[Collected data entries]
┌──

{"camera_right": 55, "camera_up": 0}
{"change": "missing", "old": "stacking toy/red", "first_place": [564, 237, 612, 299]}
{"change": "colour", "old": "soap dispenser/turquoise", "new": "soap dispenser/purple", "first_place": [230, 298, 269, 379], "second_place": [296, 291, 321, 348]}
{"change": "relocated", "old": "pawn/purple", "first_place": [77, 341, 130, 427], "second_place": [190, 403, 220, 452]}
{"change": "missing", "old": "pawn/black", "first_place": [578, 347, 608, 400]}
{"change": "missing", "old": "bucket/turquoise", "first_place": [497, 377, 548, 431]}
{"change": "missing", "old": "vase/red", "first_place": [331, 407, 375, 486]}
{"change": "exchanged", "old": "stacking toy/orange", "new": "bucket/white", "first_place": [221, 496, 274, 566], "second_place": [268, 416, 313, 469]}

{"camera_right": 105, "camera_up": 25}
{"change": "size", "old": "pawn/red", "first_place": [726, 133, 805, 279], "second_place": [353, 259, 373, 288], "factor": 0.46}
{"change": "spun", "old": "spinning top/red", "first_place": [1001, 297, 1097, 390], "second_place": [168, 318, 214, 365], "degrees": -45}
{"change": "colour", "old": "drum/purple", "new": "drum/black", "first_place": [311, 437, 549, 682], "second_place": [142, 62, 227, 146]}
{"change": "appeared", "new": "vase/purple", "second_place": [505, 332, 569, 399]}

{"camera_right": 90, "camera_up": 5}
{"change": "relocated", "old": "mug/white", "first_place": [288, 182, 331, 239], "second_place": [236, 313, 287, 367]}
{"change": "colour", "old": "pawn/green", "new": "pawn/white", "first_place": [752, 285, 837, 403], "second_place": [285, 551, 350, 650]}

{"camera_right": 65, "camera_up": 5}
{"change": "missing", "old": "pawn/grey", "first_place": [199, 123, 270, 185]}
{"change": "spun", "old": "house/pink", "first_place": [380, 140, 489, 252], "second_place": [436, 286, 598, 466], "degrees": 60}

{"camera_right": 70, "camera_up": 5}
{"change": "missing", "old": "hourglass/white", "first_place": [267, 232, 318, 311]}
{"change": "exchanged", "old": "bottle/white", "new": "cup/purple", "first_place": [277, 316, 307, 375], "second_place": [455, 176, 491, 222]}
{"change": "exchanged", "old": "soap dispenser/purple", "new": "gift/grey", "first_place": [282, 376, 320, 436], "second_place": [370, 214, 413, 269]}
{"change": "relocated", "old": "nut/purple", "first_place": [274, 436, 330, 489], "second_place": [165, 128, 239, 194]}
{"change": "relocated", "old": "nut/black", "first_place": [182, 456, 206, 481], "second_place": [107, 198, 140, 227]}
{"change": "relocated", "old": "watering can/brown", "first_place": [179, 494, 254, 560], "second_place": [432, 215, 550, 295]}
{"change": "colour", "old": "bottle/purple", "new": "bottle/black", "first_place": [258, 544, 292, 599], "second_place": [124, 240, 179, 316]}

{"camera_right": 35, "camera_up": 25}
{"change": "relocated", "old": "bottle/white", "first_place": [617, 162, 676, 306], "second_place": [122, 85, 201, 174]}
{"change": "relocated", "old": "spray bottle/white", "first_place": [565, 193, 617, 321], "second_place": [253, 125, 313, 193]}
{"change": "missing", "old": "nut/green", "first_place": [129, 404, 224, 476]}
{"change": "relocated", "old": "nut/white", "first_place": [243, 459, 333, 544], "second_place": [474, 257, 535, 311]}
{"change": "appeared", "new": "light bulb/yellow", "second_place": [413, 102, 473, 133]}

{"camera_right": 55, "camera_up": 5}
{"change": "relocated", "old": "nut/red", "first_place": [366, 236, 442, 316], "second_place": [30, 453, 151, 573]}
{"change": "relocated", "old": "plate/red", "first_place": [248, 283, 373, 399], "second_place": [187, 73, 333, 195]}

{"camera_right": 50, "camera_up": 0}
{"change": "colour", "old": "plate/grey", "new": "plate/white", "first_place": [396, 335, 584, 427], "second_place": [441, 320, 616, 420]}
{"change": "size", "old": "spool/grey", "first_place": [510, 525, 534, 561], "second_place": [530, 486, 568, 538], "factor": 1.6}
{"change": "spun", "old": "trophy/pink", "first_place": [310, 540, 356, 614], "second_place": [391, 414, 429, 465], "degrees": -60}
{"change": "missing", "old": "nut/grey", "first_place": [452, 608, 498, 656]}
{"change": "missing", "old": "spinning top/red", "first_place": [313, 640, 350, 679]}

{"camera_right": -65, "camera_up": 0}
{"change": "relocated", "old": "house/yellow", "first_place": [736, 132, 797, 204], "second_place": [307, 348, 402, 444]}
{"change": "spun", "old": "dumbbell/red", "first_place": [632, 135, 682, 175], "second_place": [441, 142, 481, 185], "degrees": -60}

└──

§ WHAT IS EXPECTED
Set every entry down verbatim.

§ SOLUTION FOR THIS TASK
{"camera_right": 55, "camera_up": 0}
{"change": "missing", "old": "stacking toy/red", "first_place": [564, 237, 612, 299]}
{"change": "colour", "old": "soap dispenser/turquoise", "new": "soap dispenser/purple", "first_place": [230, 298, 269, 379], "second_place": [296, 291, 321, 348]}
{"change": "relocated", "old": "pawn/purple", "first_place": [77, 341, 130, 427], "second_place": [190, 403, 220, 452]}
{"change": "missing", "old": "pawn/black", "first_place": [578, 347, 608, 400]}
{"change": "missing", "old": "bucket/turquoise", "first_place": [497, 377, 548, 431]}
{"change": "missing", "old": "vase/red", "first_place": [331, 407, 375, 486]}
{"change": "exchanged", "old": "stacking toy/orange", "new": "bucket/white", "first_place": [221, 496, 274, 566], "second_place": [268, 416, 313, 469]}

{"camera_right": 105, "camera_up": 25}
{"change": "size", "old": "pawn/red", "first_place": [726, 133, 805, 279], "second_place": [353, 259, 373, 288], "factor": 0.46}
{"change": "spun", "old": "spinning top/red", "first_place": [1001, 297, 1097, 390], "second_place": [168, 318, 214, 365], "degrees": -45}
{"change": "colour", "old": "drum/purple", "new": "drum/black", "first_place": [311, 437, 549, 682], "second_place": [142, 62, 227, 146]}
{"change": "appeared", "new": "vase/purple", "second_place": [505, 332, 569, 399]}

{"camera_right": 90, "camera_up": 5}
{"change": "relocated", "old": "mug/white", "first_place": [288, 182, 331, 239], "second_place": [236, 313, 287, 367]}
{"change": "colour", "old": "pawn/green", "new": "pawn/white", "first_place": [752, 285, 837, 403], "second_place": [285, 551, 350, 650]}

{"camera_right": 65, "camera_up": 5}
{"change": "missing", "old": "pawn/grey", "first_place": [199, 123, 270, 185]}
{"change": "spun", "old": "house/pink", "first_place": [380, 140, 489, 252], "second_place": [436, 286, 598, 466], "degrees": 60}

{"camera_right": 70, "camera_up": 5}
{"change": "missing", "old": "hourglass/white", "first_place": [267, 232, 318, 311]}
{"change": "exchanged", "old": "bottle/white", "new": "cup/purple", "first_place": [277, 316, 307, 375], "second_place": [455, 176, 491, 222]}
{"change": "exchanged", "old": "soap dispenser/purple", "new": "gift/grey", "first_place": [282, 376, 320, 436], "second_place": [370, 214, 413, 269]}
{"change": "relocated", "old": "nut/purple", "first_place": [274, 436, 330, 489], "second_place": [165, 128, 239, 194]}
{"change": "relocated", "old": "nut/black", "first_place": [182, 456, 206, 481], "second_place": [107, 198, 140, 227]}
{"change": "relocated", "old": "watering can/brown", "first_place": [179, 494, 254, 560], "second_place": [432, 215, 550, 295]}
{"change": "colour", "old": "bottle/purple", "new": "bottle/black", "first_place": [258, 544, 292, 599], "second_place": [124, 240, 179, 316]}

{"camera_right": 35, "camera_up": 25}
{"change": "relocated", "old": "bottle/white", "first_place": [617, 162, 676, 306], "second_place": [122, 85, 201, 174]}
{"change": "relocated", "old": "spray bottle/white", "first_place": [565, 193, 617, 321], "second_place": [253, 125, 313, 193]}
{"change": "missing", "old": "nut/green", "first_place": [129, 404, 224, 476]}
{"change": "relocated", "old": "nut/white", "first_place": [243, 459, 333, 544], "second_place": [474, 257, 535, 311]}
{"change": "appeared", "new": "light bulb/yellow", "second_place": [413, 102, 473, 133]}

{"camera_right": 55, "camera_up": 5}
{"change": "relocated", "old": "nut/red", "first_place": [366, 236, 442, 316], "second_place": [30, 453, 151, 573]}
{"change": "relocated", "old": "plate/red", "first_place": [248, 283, 373, 399], "second_place": [187, 73, 333, 195]}

{"camera_right": 50, "camera_up": 0}
{"change": "colour", "old": "plate/grey", "new": "plate/white", "first_place": [396, 335, 584, 427], "second_place": [441, 320, 616, 420]}
{"change": "size", "old": "spool/grey", "first_place": [510, 525, 534, 561], "second_place": [530, 486, 568, 538], "factor": 1.6}
{"change": "spun", "old": "trophy/pink", "first_place": [310, 540, 356, 614], "second_place": [391, 414, 429, 465], "degrees": -60}
{"change": "missing", "old": "nut/grey", "first_place": [452, 608, 498, 656]}
{"change": "missing", "old": "spinning top/red", "first_place": [313, 640, 350, 679]}

{"camera_right": -65, "camera_up": 0}
{"change": "relocated", "old": "house/yellow", "first_place": [736, 132, 797, 204], "second_place": [307, 348, 402, 444]}
{"change": "spun", "old": "dumbbell/red", "first_place": [632, 135, 682, 175], "second_place": [441, 142, 481, 185], "degrees": -60}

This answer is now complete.